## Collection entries
· · · · · · ·

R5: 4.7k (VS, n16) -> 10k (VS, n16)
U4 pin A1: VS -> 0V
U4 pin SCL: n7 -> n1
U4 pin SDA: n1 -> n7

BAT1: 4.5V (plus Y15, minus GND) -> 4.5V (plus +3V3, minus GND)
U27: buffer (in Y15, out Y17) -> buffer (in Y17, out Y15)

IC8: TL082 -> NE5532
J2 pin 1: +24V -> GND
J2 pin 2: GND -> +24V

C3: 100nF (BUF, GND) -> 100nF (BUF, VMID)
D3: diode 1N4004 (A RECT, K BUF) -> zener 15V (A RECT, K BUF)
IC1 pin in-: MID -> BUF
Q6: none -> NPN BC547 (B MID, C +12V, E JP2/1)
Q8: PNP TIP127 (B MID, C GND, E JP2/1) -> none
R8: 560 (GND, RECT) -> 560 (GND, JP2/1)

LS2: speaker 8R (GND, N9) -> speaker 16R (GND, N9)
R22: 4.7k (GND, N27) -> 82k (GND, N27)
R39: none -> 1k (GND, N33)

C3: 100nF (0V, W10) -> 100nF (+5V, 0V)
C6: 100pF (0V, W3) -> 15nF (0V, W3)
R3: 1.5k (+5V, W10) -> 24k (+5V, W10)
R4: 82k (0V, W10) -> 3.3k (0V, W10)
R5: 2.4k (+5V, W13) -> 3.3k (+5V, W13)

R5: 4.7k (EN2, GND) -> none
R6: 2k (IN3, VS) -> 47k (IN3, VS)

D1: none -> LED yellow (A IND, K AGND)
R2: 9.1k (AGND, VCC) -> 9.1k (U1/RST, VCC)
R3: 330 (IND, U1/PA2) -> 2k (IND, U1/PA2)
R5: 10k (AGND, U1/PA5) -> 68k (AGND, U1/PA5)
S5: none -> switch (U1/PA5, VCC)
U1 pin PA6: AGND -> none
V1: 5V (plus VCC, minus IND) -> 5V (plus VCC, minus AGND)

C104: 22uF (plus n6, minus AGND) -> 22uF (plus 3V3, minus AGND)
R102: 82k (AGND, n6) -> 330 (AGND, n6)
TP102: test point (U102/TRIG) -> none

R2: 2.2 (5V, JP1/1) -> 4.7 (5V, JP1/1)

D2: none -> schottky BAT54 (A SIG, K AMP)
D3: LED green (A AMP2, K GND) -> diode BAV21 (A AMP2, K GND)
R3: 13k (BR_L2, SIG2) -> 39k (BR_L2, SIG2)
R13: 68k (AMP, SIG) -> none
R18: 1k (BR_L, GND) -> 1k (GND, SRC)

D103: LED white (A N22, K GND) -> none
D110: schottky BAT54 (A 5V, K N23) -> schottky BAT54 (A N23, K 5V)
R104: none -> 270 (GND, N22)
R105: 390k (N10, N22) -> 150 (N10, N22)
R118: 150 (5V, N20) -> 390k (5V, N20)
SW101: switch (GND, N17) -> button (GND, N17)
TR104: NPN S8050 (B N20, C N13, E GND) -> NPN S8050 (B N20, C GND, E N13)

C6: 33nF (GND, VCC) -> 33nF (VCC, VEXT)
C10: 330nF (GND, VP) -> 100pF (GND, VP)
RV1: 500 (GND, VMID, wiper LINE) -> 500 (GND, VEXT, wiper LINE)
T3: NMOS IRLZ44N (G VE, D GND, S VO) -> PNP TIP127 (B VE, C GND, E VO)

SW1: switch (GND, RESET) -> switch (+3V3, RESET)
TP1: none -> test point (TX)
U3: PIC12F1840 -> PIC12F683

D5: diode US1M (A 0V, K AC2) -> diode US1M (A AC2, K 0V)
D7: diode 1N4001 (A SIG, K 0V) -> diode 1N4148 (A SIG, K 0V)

· · · · · · ·

## Work required
Scan the records for the word "diode" and copy every line where it is found.

## Response to this task
D3: diode 1N4004 (A RECT, K BUF) -> zener 15V (A RECT, K BUF)
D3: LED green (A AMP2, K GND) -> diode BAV21 (A AMP2, K GND)
D5: diode US1M (A 0V, K AC2) -> diode US1M (A AC2, K 0V)
D7: diode 1N4001 (A SIG, K 0V) -> diode 1N4148 (A SIG, K 0V)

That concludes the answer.